** Material shown follows **

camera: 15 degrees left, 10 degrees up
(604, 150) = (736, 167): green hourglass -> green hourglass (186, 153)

** End of Material shown **
** Material shown follows **

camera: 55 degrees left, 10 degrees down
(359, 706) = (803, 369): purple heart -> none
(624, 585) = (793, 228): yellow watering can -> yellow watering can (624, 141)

** End of Material shown **

- Your goal: Only those lines of the entries above that run from the line containing "camera: 55 degrees left, 10 degrees down" to the line containing "(624, 585) = (793, 228): yellow", both included, should be transcribed exactly.

- Solution to this task:
camera: 55 degrees left, 10 degrees down
(359, 706) = (803, 369): purple heart -> none
(624, 585) = (793, 228): yellow watering can -> yellow watering can (624, 141)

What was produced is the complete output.